● **Dataset records**
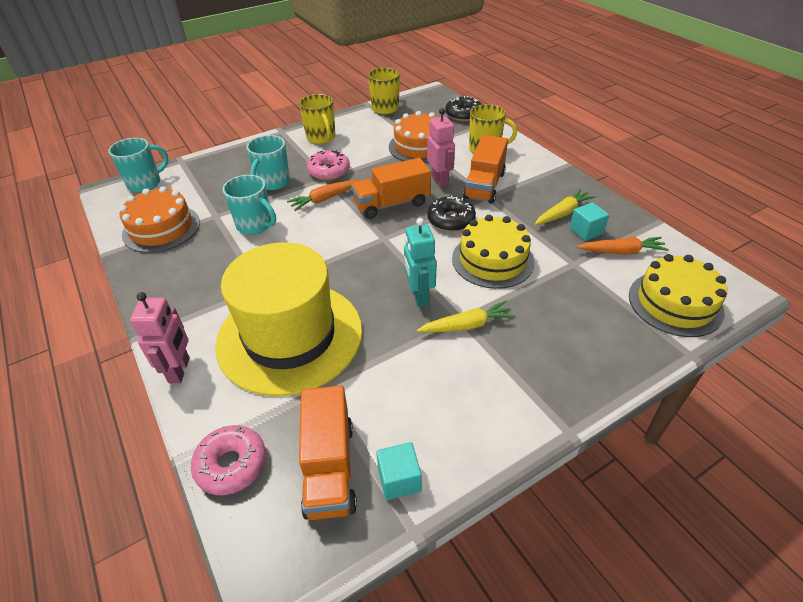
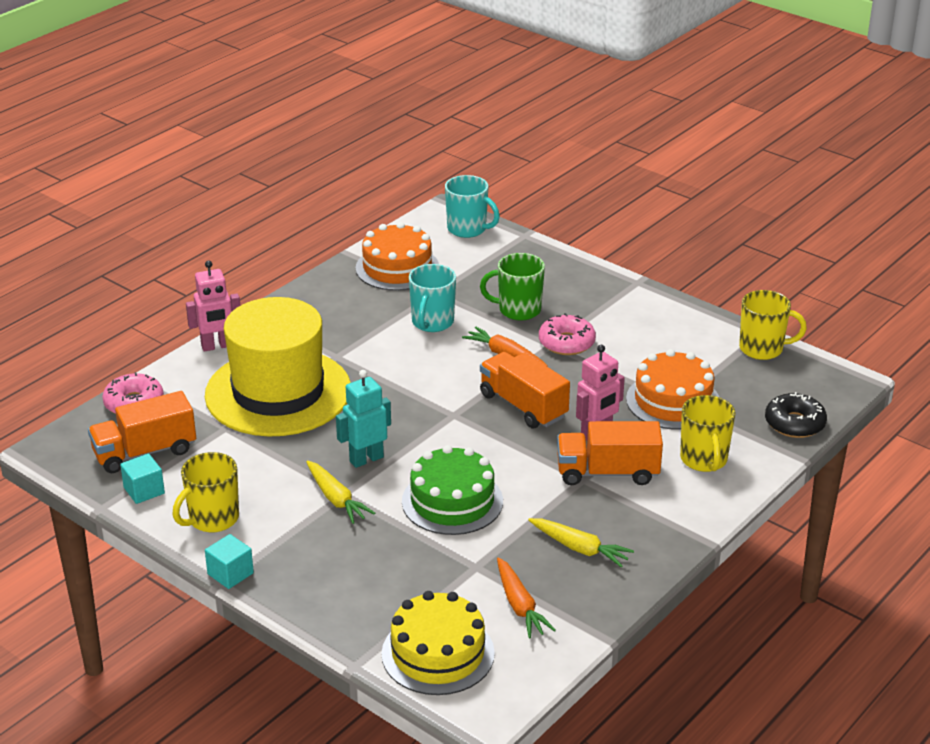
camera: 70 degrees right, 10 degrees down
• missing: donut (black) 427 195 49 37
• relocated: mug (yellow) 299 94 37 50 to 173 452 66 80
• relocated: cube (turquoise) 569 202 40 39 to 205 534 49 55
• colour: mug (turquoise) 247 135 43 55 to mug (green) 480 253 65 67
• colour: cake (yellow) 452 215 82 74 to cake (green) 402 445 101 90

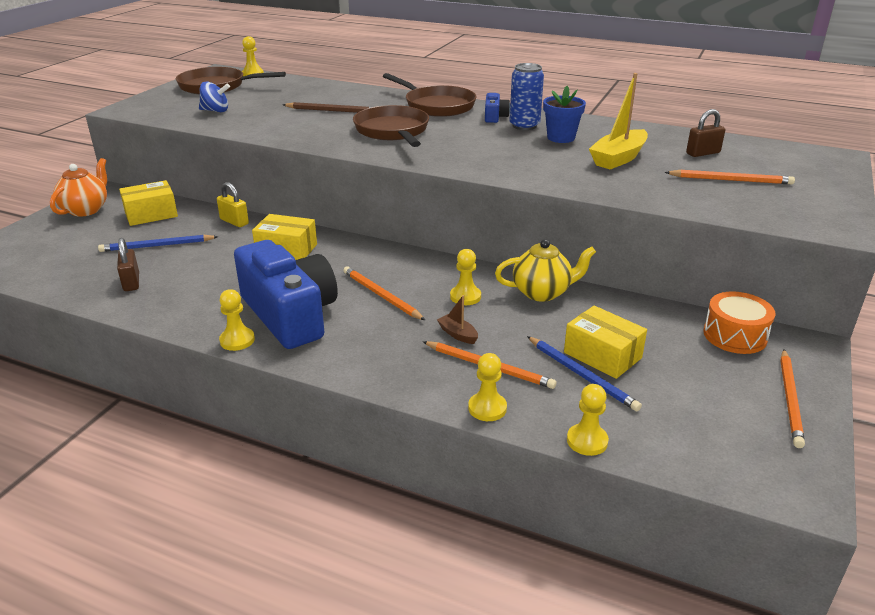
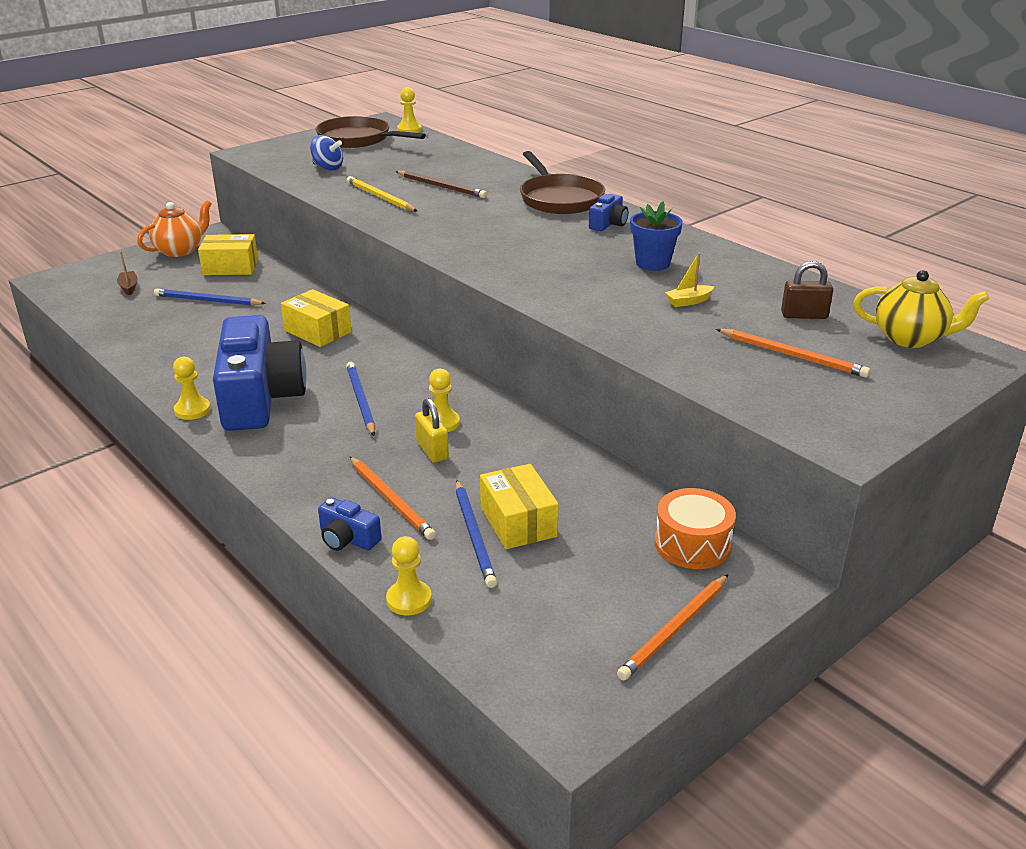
camera: 25 degrees right, 0 degrees up
• missing: padlock (brown) 117 238 22 53
• missing: pan (brown) 353 105 76 42
• missing: can (blue) 509 63 35 67
• appeared: pencil (yellow) 347 176 70 35
• relocated: padlock (yellow) 217 182 32 45 to 415 398 34 65
• relocated: boat (brown) 437 295 41 49 to 117 251 21 44
• relocated: teapot (yellow) 495 239 101 63 to 853 270 137 78
• exchanged: pawn (yellow) 468 353 39 68 to camera (blue) 318 498 63 53
• colour: pencil (orange) 343 266 82 54 to pencil (blue) 346 362 29 74
• size: boat (yellow) 589 73 59 97 = 665 253 49 54 x0.50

● **Work order**
Extract exactly and only the lines above from the line containing "205 534 49 55" through the line containing "480 253 65 67", both end lines included.

● **Answer area**
• relocated: cube (turquoise) 569 202 40 39 to 205 534 49 55
• colour: mug (turquoise) 247 135 43 55 to mug (green) 480 253 65 67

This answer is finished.